» **Your objective**
Copy out each line of the data below in which the string "cylinder" appears.

Object correspondence data
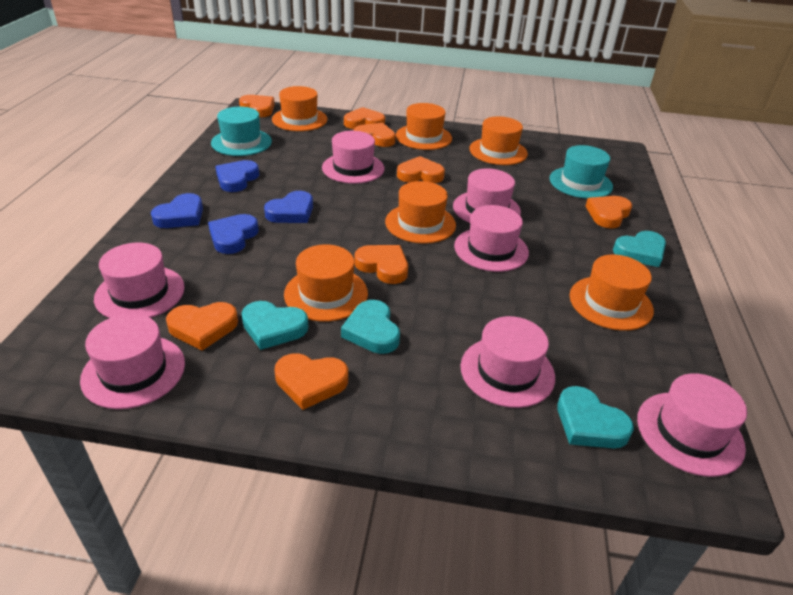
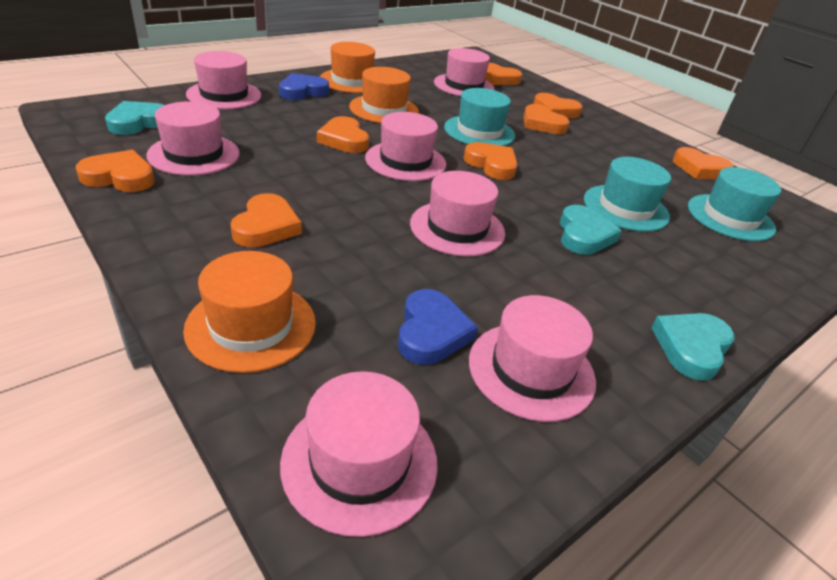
blue heart: 4 -> 2
orange hat: 6 -> 3
turquoise hat: 2 -> 3
turquoise heart: 4 -> 3

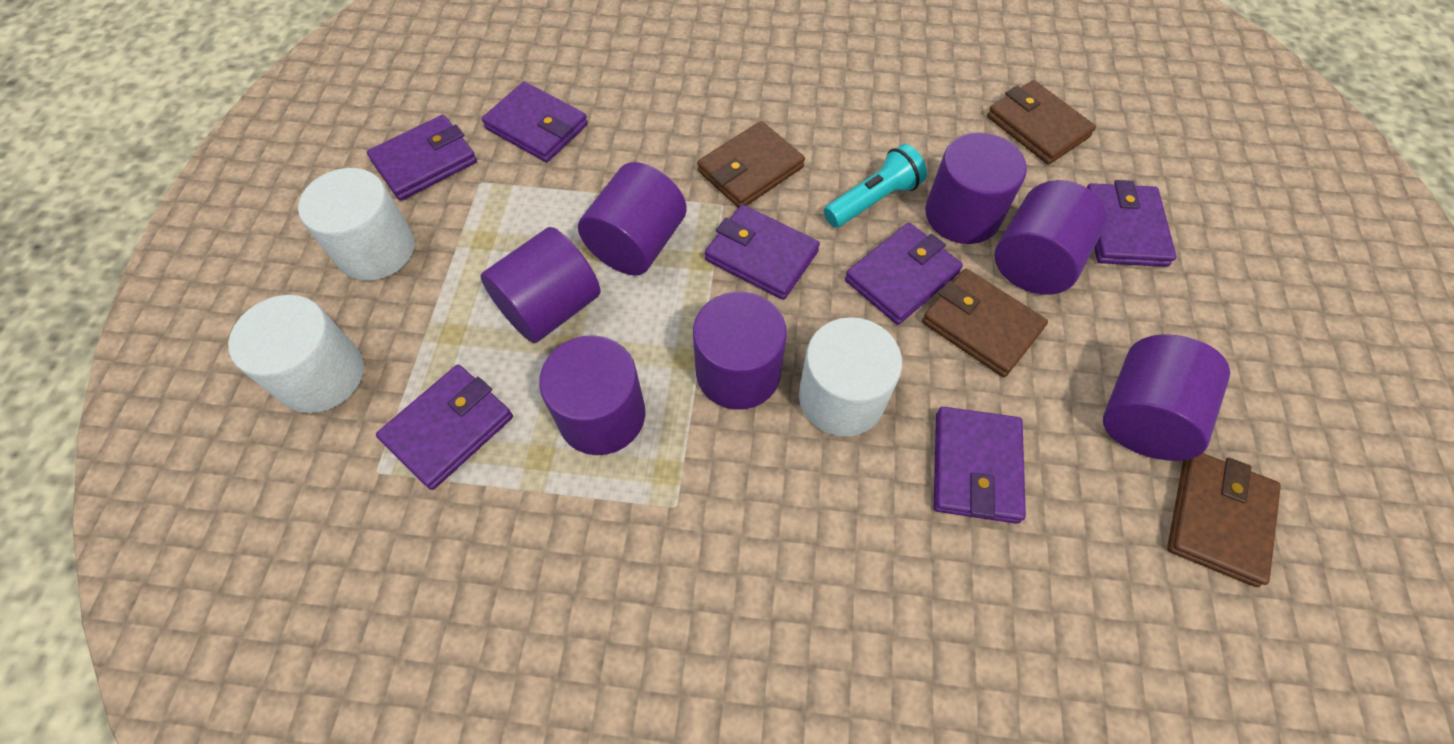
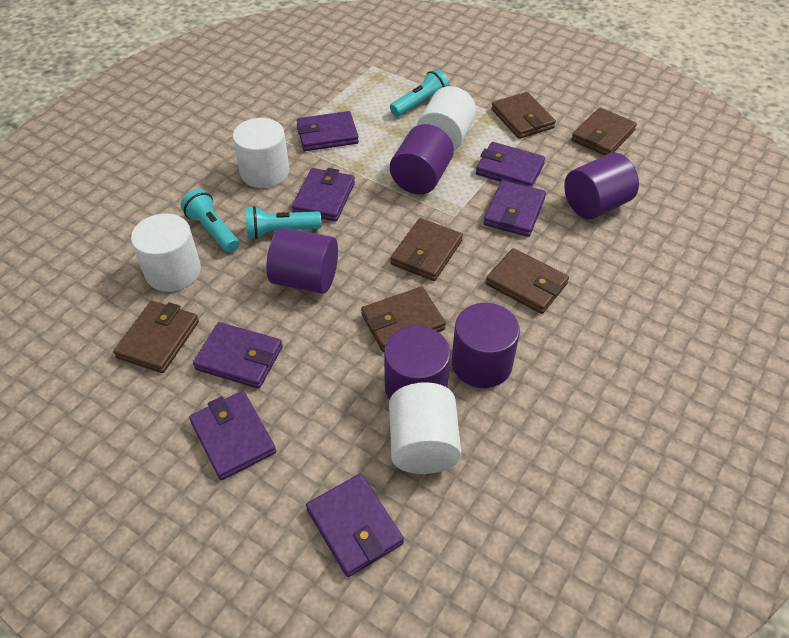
brown wallet: 4 -> 6
purple cylinder: 7 -> 5
turquoise flashlight: 1 -> 3
white cylinder: 3 -> 4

» **Problem solution**
purple cylinder: 7 -> 5
white cylinder: 3 -> 4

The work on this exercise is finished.